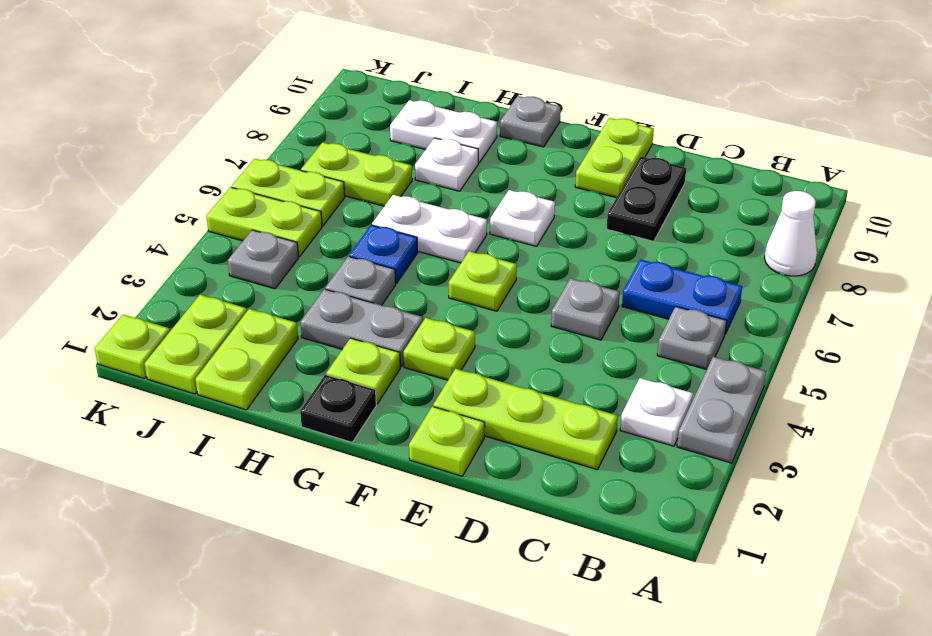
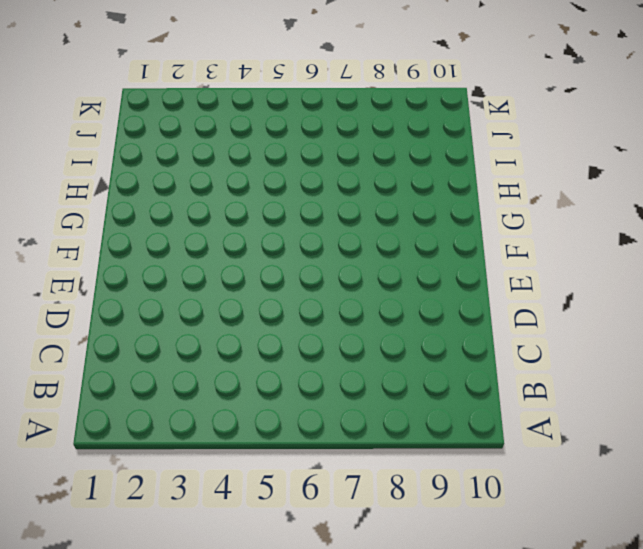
none -> grey plate A3:A4 level 1
none -> white cone A8 level 1
none -> white plate B3 level 1

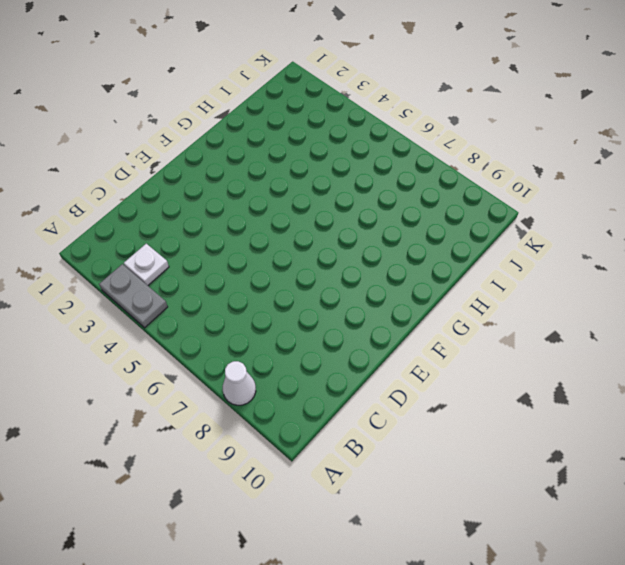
none -> grey plate B5 level 1
none -> blue plate B6:C6 level 1
none -> lime plate C2:E2 level 1

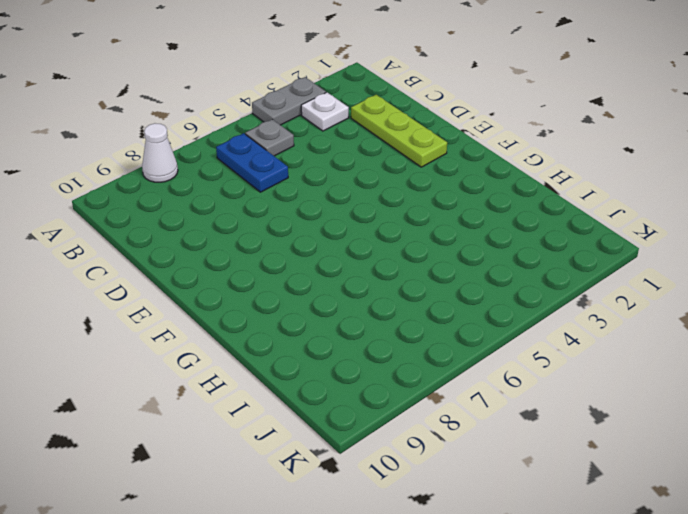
none -> grey plate D5 level 1
none -> black plate D8:D9 level 1
none -> lime plate E1 level 1

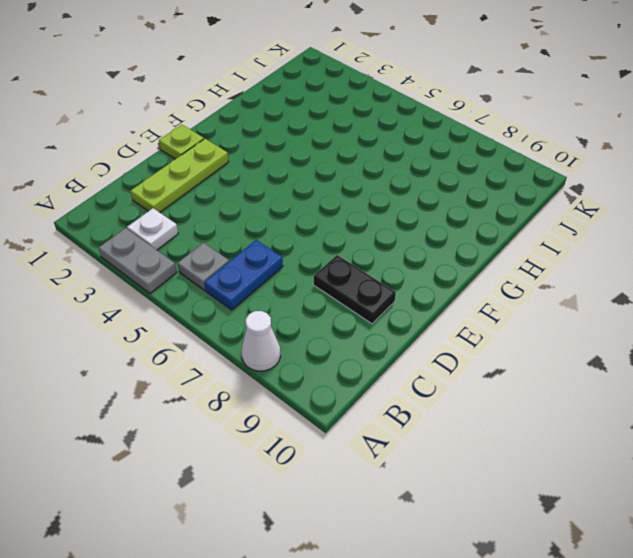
none -> grey plate D5 level 1
none -> lime plate E9:E10 level 1
none -> lime plate F3 level 1

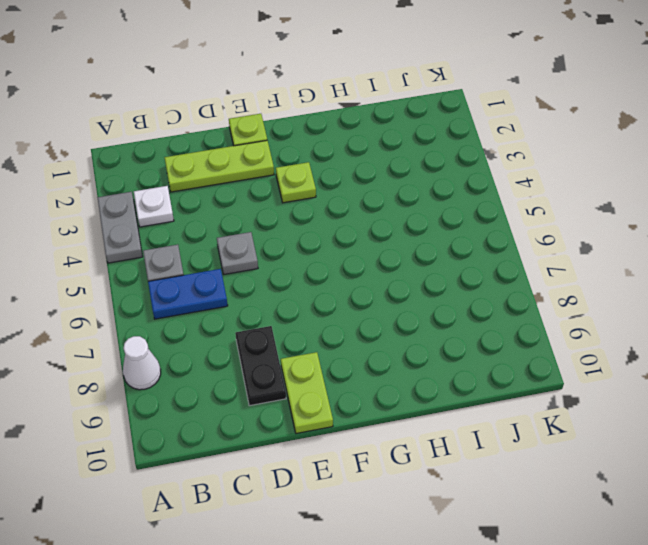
none -> lime plate F5 level 1
none -> white plate F7 level 1
none -> black plate G1 level 1

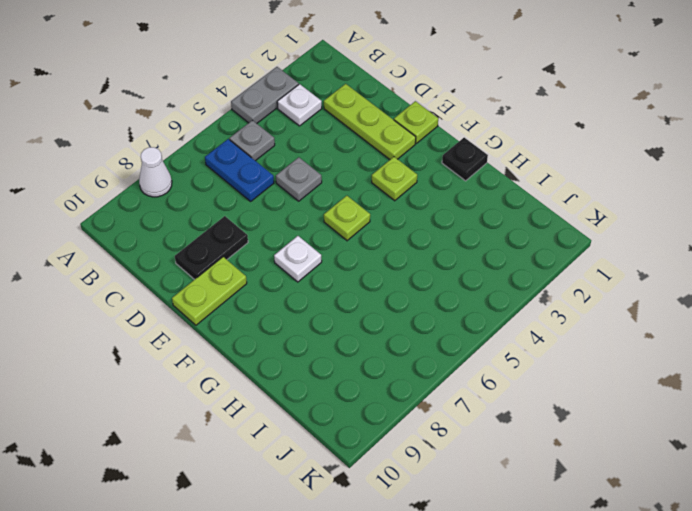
none -> lime plate G2 level 1
none -> grey plate G3:H3 level 1
none -> white plate G6:H6 level 1

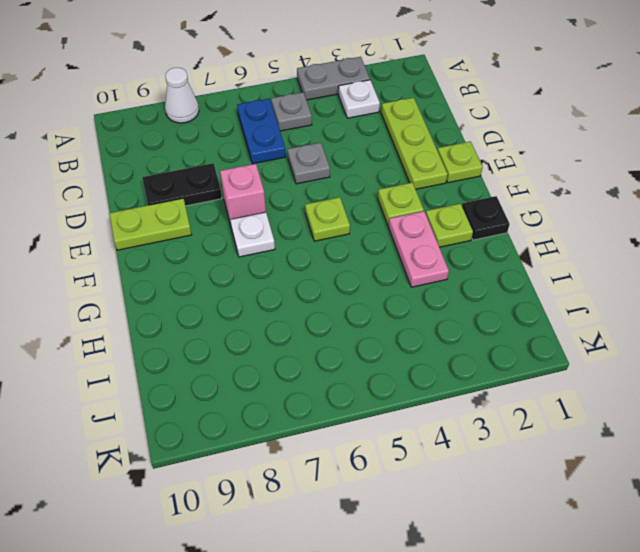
pink brick E7 level 1 -> none
pink plate G3:H3 level 1 -> grey plate G3:H3 level 1
none -> white plate G6:H6 level 1
none -> grey plate G10 level 1
none -> grey plate H4 level 1

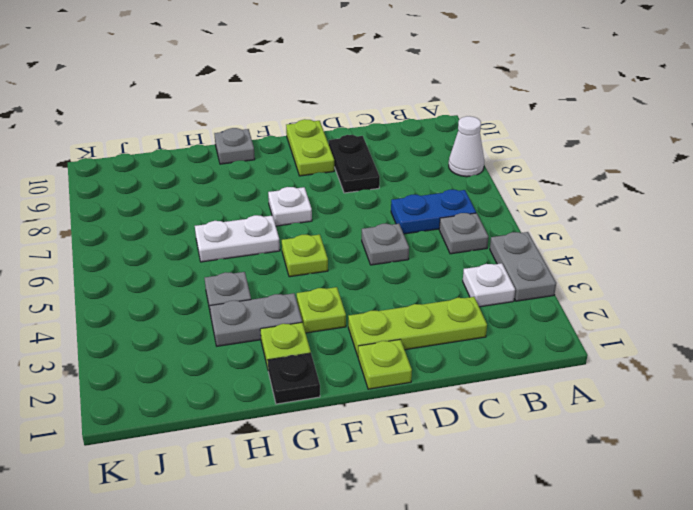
none -> blue plate H5 level 1
none -> white plate H8 level 1
none -> white plate H9:I9 level 1

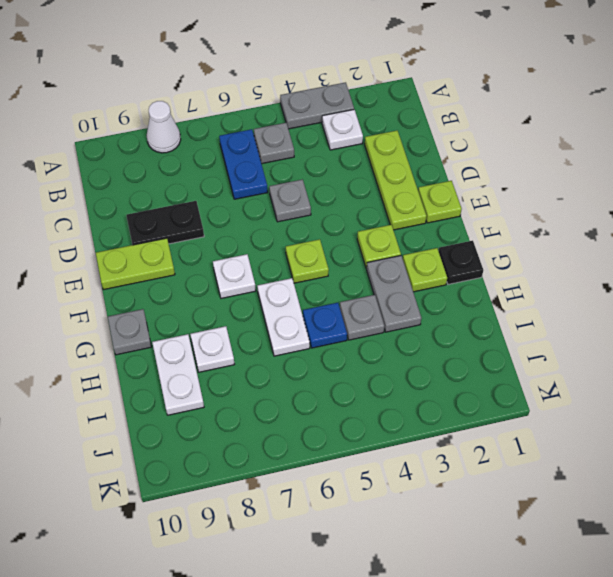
none -> lime plate I1:I2 level 1
none -> lime plate I7:J7 level 1
none -> lime plate J1:J2 level 1

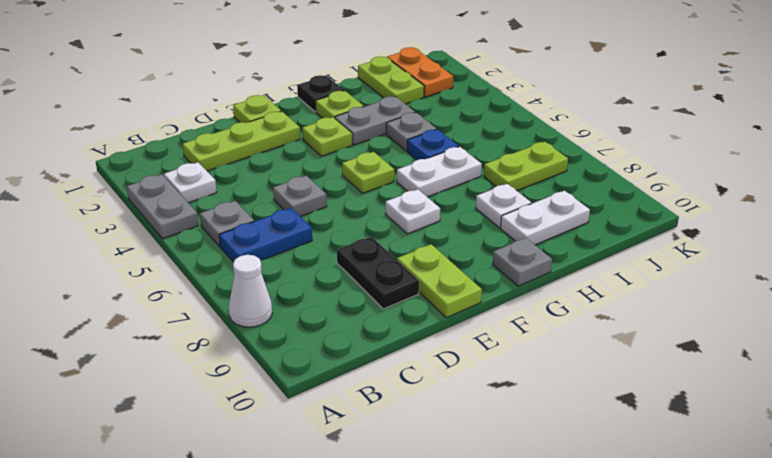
orange plate J1:J2 level 1 -> lime plate J1:J2 level 1
none -> grey plate J4 level 1
none -> lime plate J5:K5 level 1
none -> lime plate J6:K6 level 1

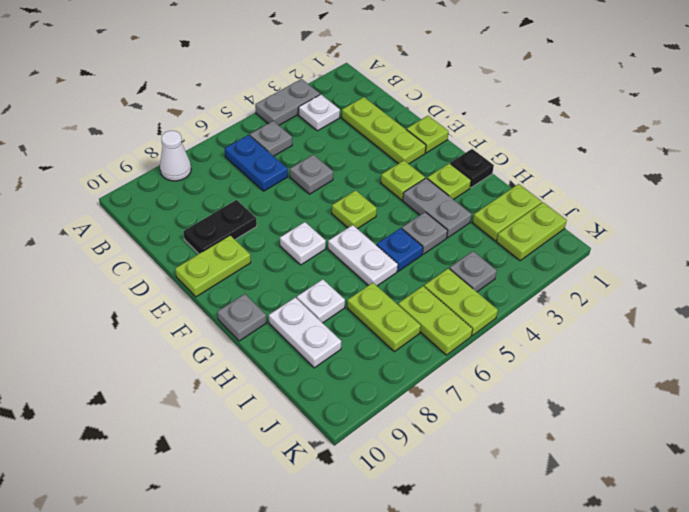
none -> lime plate K1 level 1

* To do
Begin with the line containing "orange plate J1:J2" and end with the last line of the entries above. Copy those lines exactly, both ends included, and drop every picture.

* Response for this exercise
orange plate J1:J2 level 1 -> lime plate J1:J2 level 1
none -> grey plate J4 level 1
none -> lime plate J5:K5 level 1
none -> lime plate J6:K6 level 1

none -> lime plate K1 level 1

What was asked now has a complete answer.